▸ **Questions about scene geometry**

--- --- ---

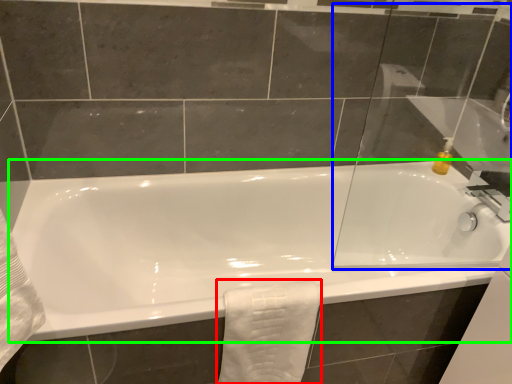
Question: Based on their relative distances, which object is nearer to bath towel (highlighted by a red box)? Choose from glass door (highlighted by a blue box) and bathtub (highlighted by a green box).

Choices:
 (A) glass door
 (B) bathtub

Answer: (B)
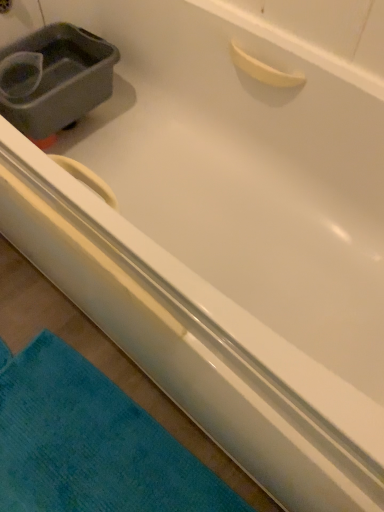
Question: Does teal soft towel at lower left have a larger size compared to gray plastic sink at upper left?

Choices:
 (A) yes
 (B) no

Answer: (B)

Question: From the image's perspective, is teal soft towel at lower left beneath gray plastic sink at upper left?

Choices:
 (A) yes
 (B) no

Answer: (A)

Question: Does teal soft towel at lower left appear on the right side of gray plastic sink at upper left?

Choices:
 (A) yes
 (B) no

Answer: (A)

Question: From a real-world perspective, is teal soft towel at lower left located beneath gray plastic sink at upper left?

Choices:
 (A) yes
 (B) no

Answer: (A)

Question: Is teal soft towel at lower left wider than gray plastic sink at upper left?

Choices:
 (A) no
 (B) yes

Answer: (B)

Question: Is there a large distance between teal soft towel at lower left and gray plastic sink at upper left?

Choices:
 (A) no
 (B) yes

Answer: (A)

Question: Does gray plastic sink at upper left have a lesser height compared to teal soft towel at lower left?

Choices:
 (A) no
 (B) yes

Answer: (A)

Question: Can you confirm if gray plastic sink at upper left is positioned to the left of teal soft towel at lower left?

Choices:
 (A) yes
 (B) no

Answer: (A)

Question: Is gray plastic sink at upper left smaller than teal soft towel at lower left?

Choices:
 (A) yes
 (B) no

Answer: (B)

Question: From the image's perspective, does gray plastic sink at upper left appear lower than teal soft towel at lower left?

Choices:
 (A) no
 (B) yes

Answer: (A)

Question: Considering the relative sizes of gray plastic sink at upper left and teal soft towel at lower left in the image provided, is gray plastic sink at upper left taller than teal soft towel at lower left?

Choices:
 (A) yes
 (B) no

Answer: (A)

Question: Is gray plastic sink at upper left aimed at teal soft towel at lower left?

Choices:
 (A) yes
 (B) no

Answer: (B)

Question: From a real-world perspective, is teal soft towel at lower left positioned above or below gray plastic sink at upper left?

Choices:
 (A) above
 (B) below

Answer: (B)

--- --- ---

▸ **Task description**
Reproduce, unchanged, the lines of the listing starting with the line that contains "below gray plastic sink at upper left?" and continuing through the final line of the listing.

▸ **Solution to this task**
Question: From a real-world perspective, is teal soft towel at lower left positioned above or below gray plastic sink at upper left?

Choices:
 (A) above
 (B) below

Answer: (B)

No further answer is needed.